REQUIREMENT: Set every entry down again, unchanged, picture-free.

[Opening RECORD EXTRACTS section]

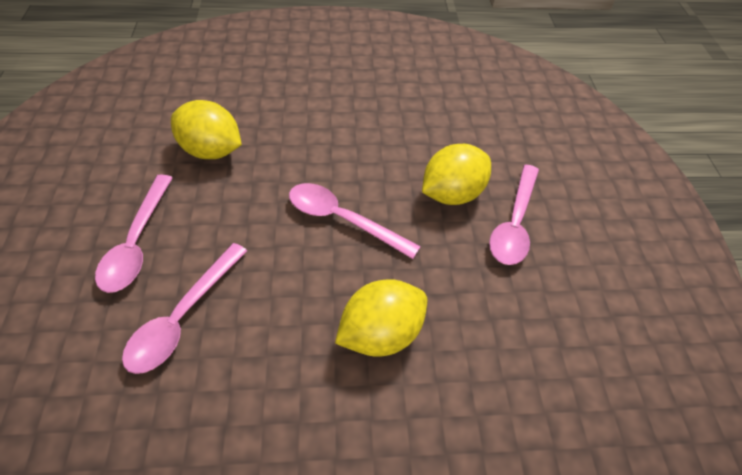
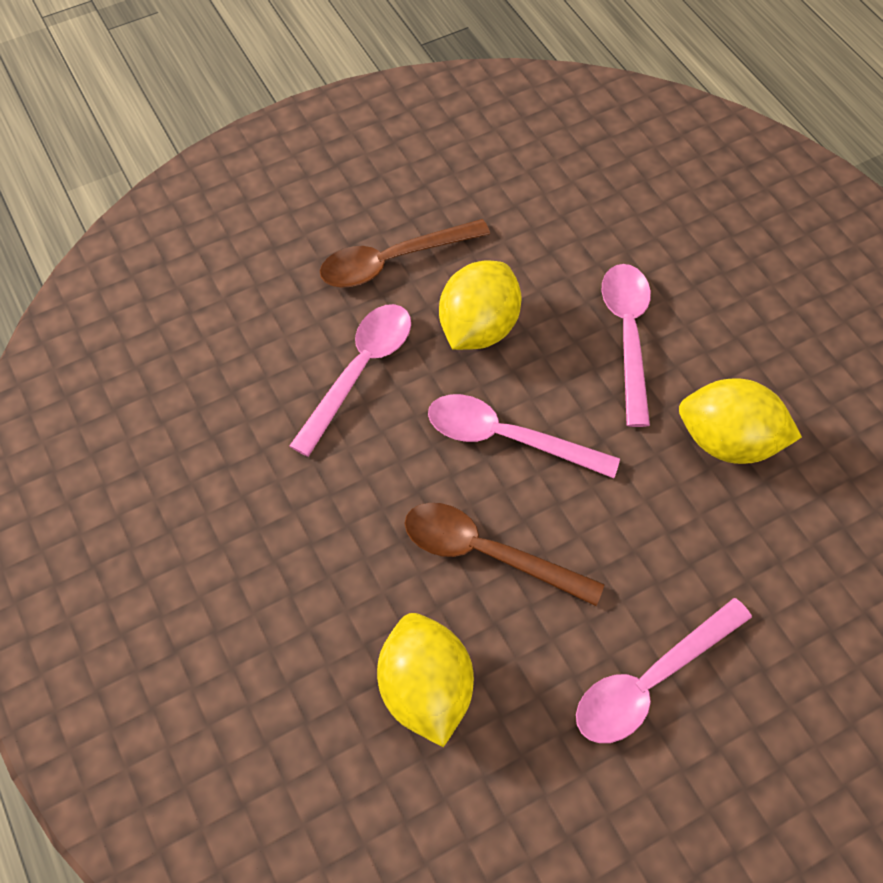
brown spoon: 0 -> 2

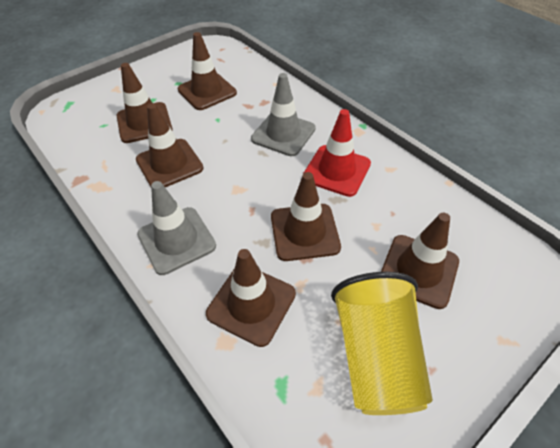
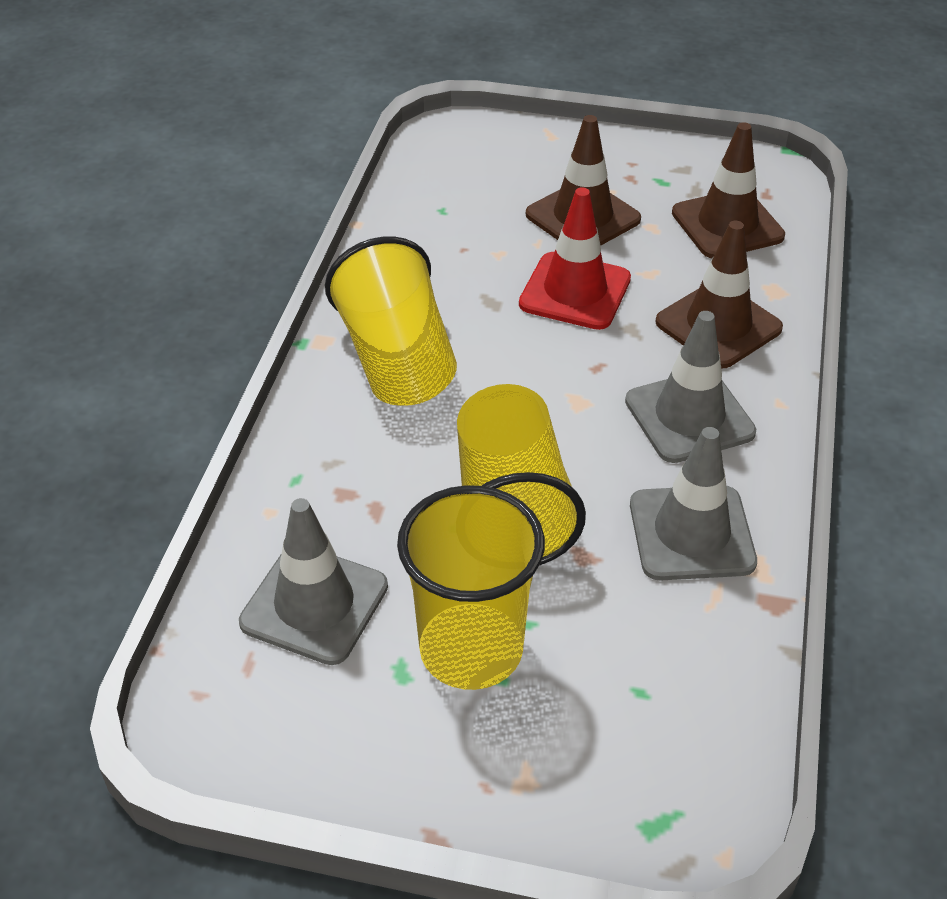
brown traffic cone: 6 -> 3
grey traffic cone: 2 -> 3
yellow cup: 1 -> 3

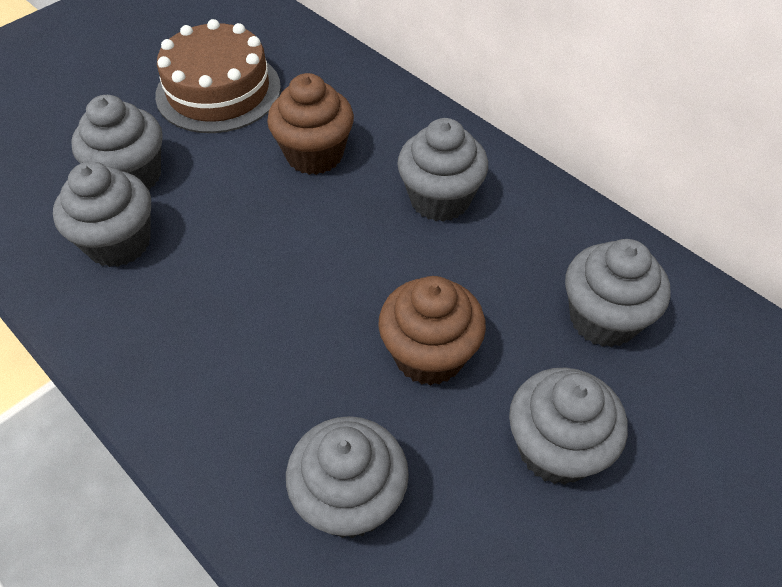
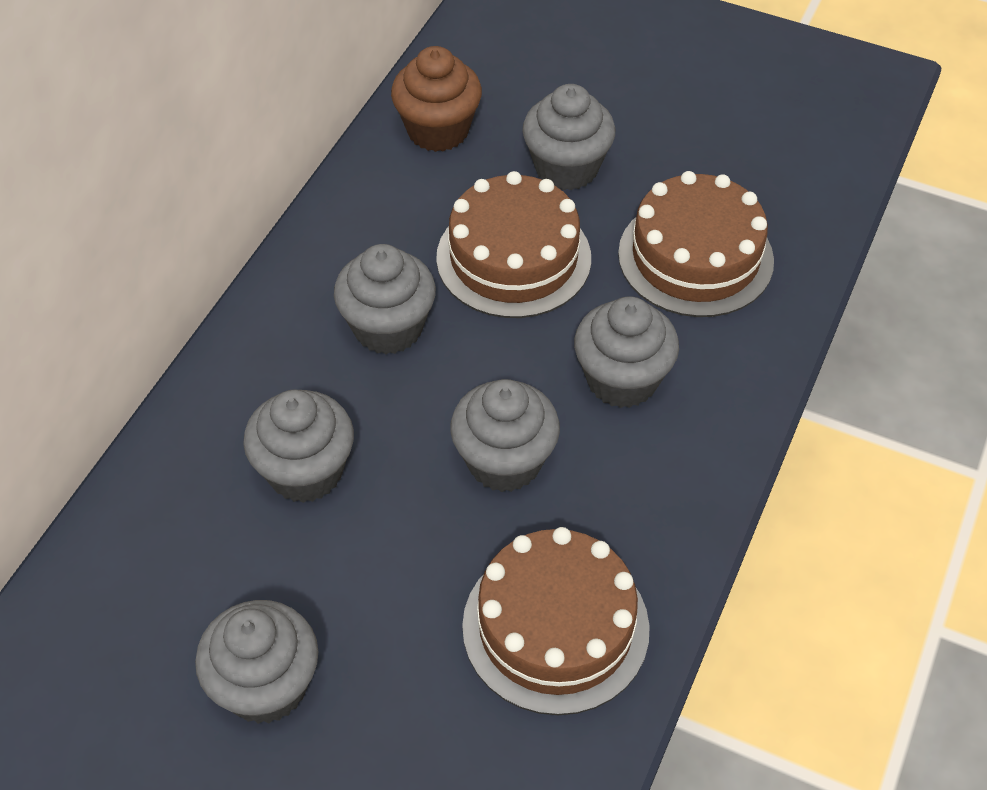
brown cake: 1 -> 3
brown cupcake: 2 -> 1

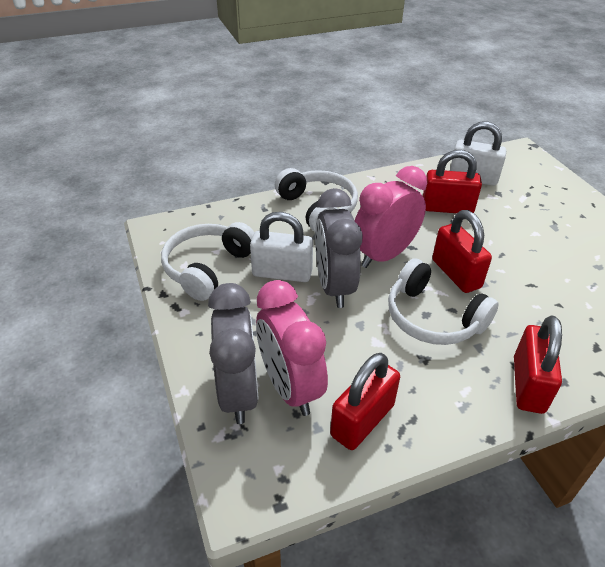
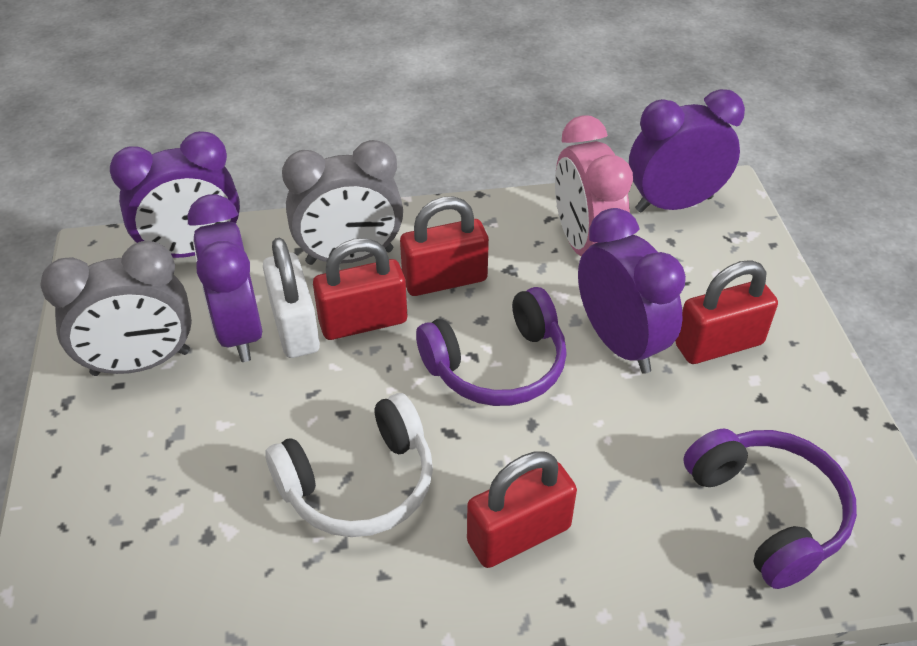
pink clock: 2 -> 1
purple clock: 0 -> 4
purple headphones: 0 -> 2
white headphones: 3 -> 1
white padlock: 2 -> 1

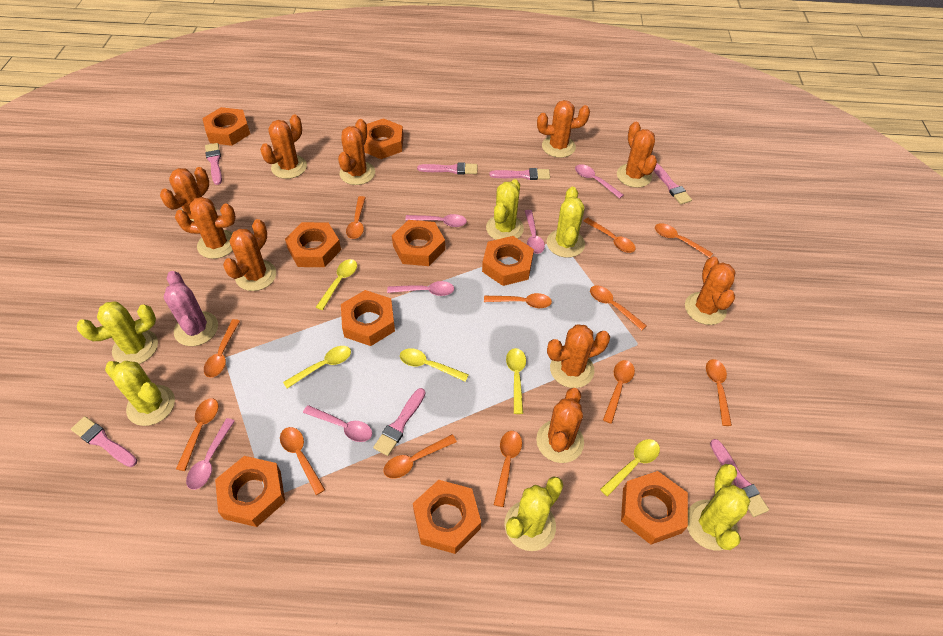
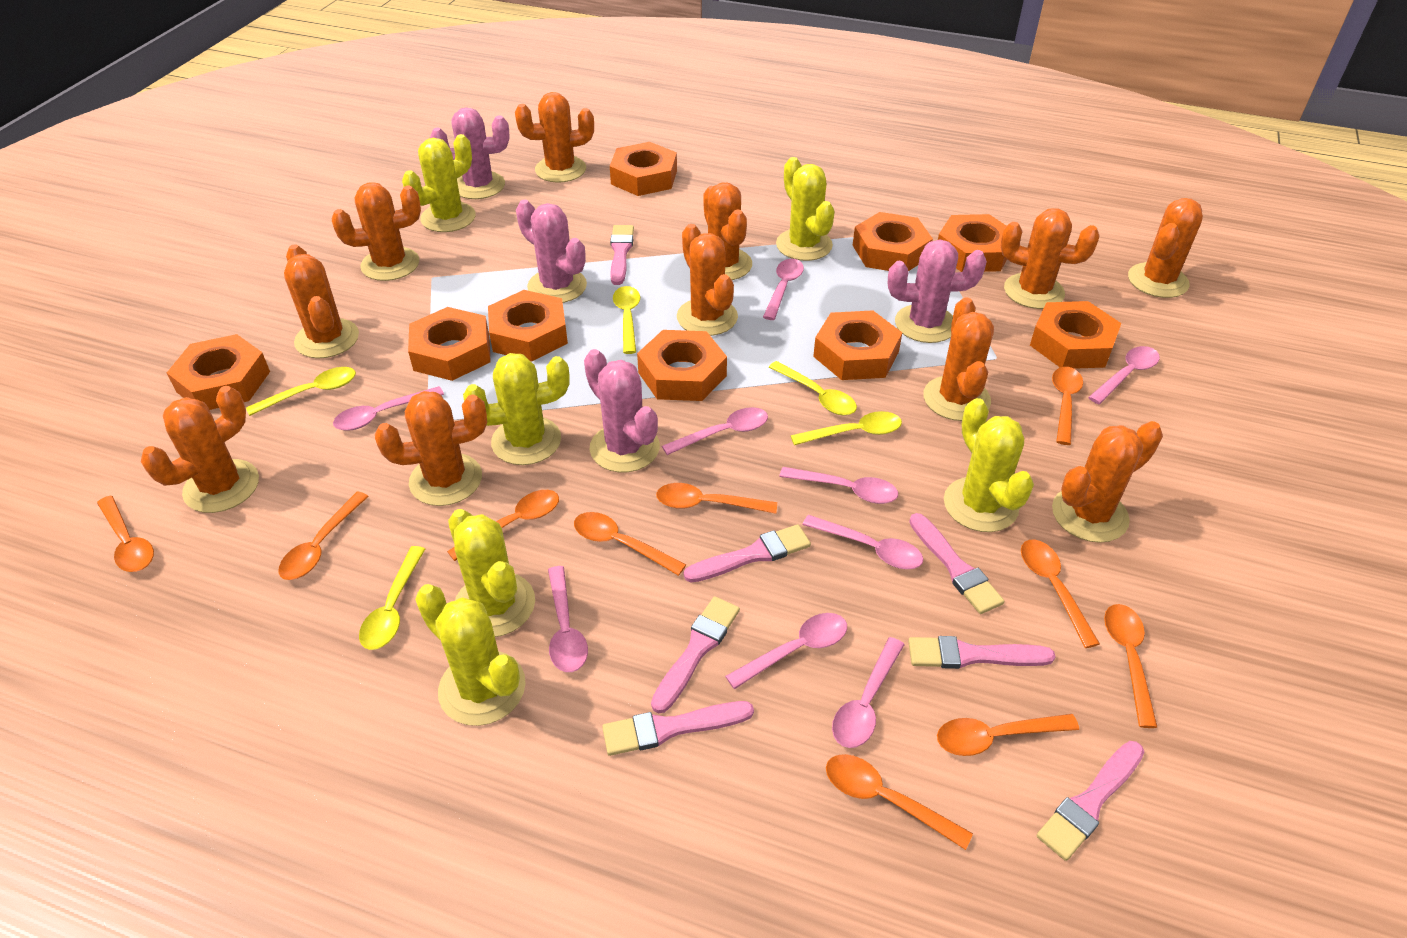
orange cactus: 10 -> 11
orange spoon: 12 -> 10
pink cactus: 1 -> 4
pink spoon: 6 -> 9

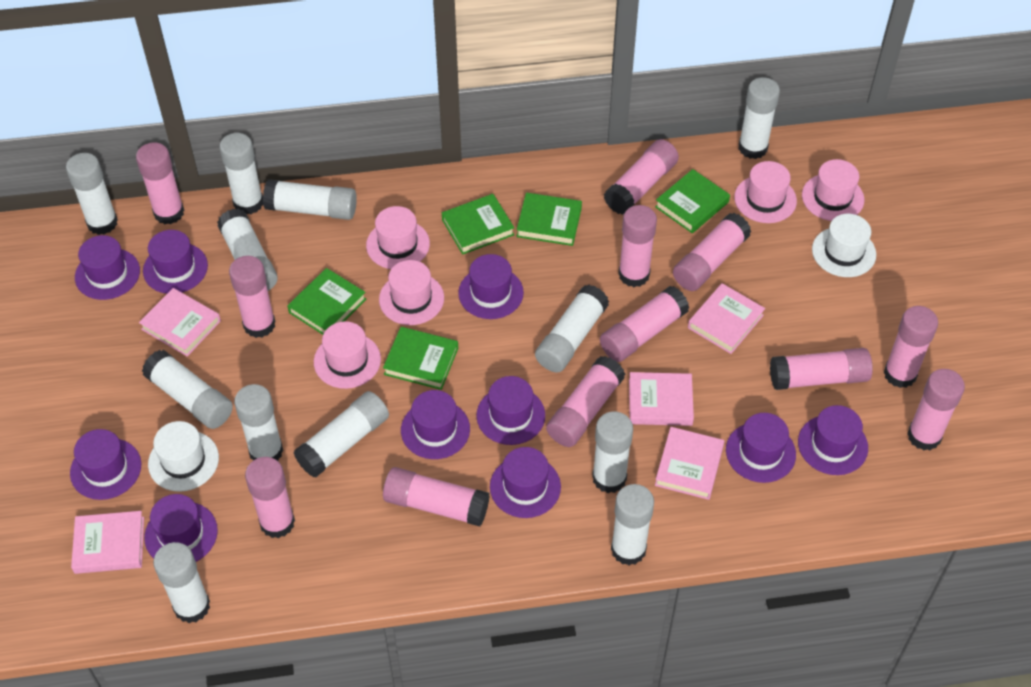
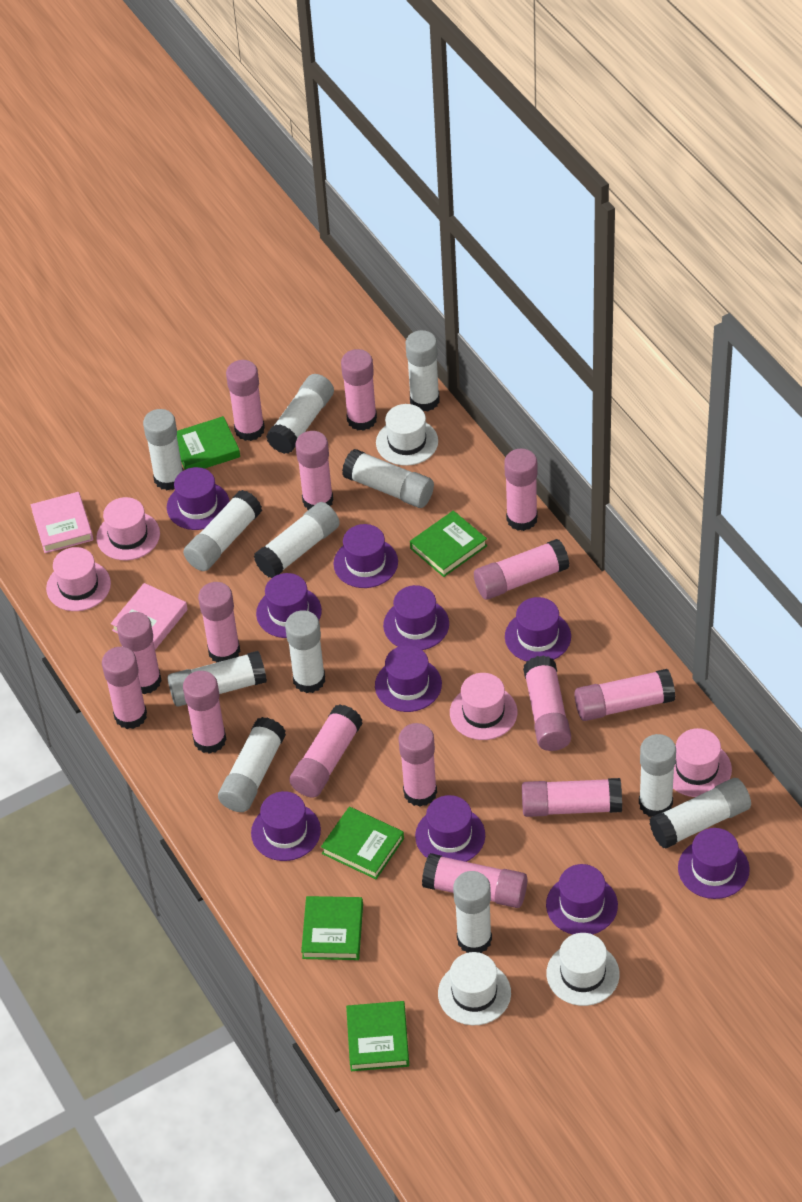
pink book: 5 -> 2
pink glue stick: 12 -> 15
pink hat: 5 -> 4
white hat: 2 -> 3

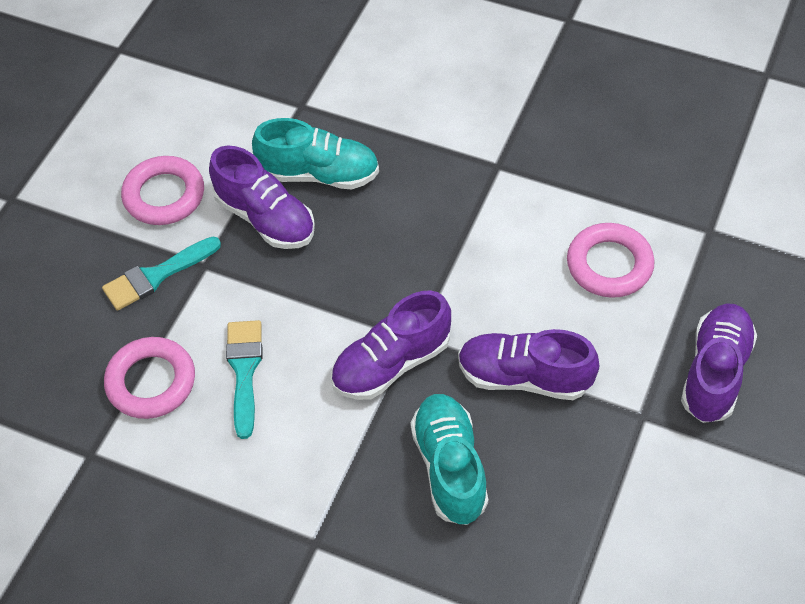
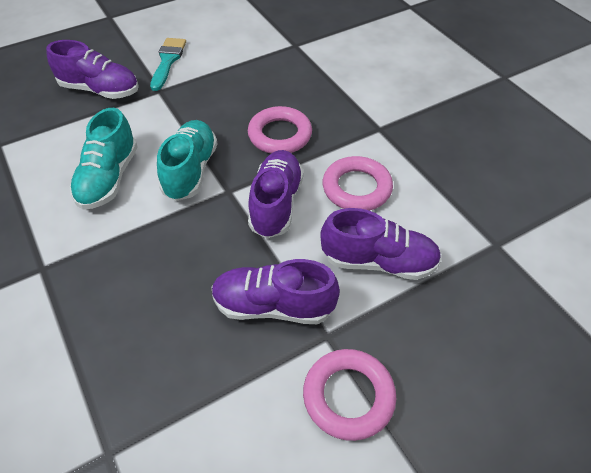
turquoise brush: 2 -> 1

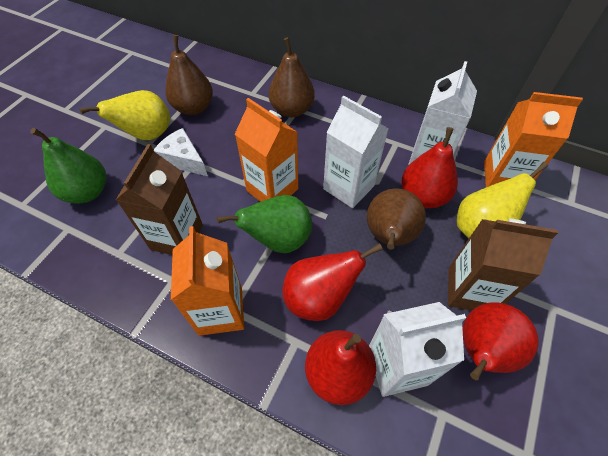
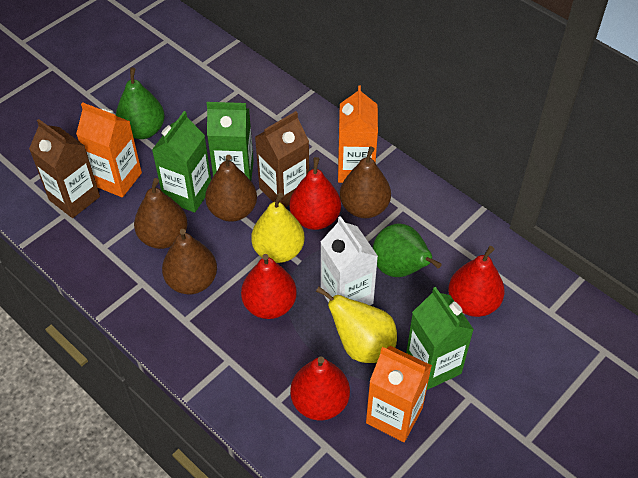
brown pear: 3 -> 4
green carton: 0 -> 3
white carton: 3 -> 1
white cheese: 1 -> 0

[Closing RECORD EXTRACTS section]

ANSWER TO THIS PROBLEM:
brown spoon: 0 -> 2

brown traffic cone: 6 -> 3
grey traffic cone: 2 -> 3
yellow cup: 1 -> 3

brown cake: 1 -> 3
brown cupcake: 2 -> 1

pink clock: 2 -> 1
purple clock: 0 -> 4
purple headphones: 0 -> 2
white headphones: 3 -> 1
white padlock: 2 -> 1

orange cactus: 10 -> 11
orange spoon: 12 -> 10
pink cactus: 1 -> 4
pink spoon: 6 -> 9

pink book: 5 -> 2
pink glue stick: 12 -> 15
pink hat: 5 -> 4
white hat: 2 -> 3

turquoise brush: 2 -> 1

brown pear: 3 -> 4
green carton: 0 -> 3
white carton: 3 -> 1
white cheese: 1 -> 0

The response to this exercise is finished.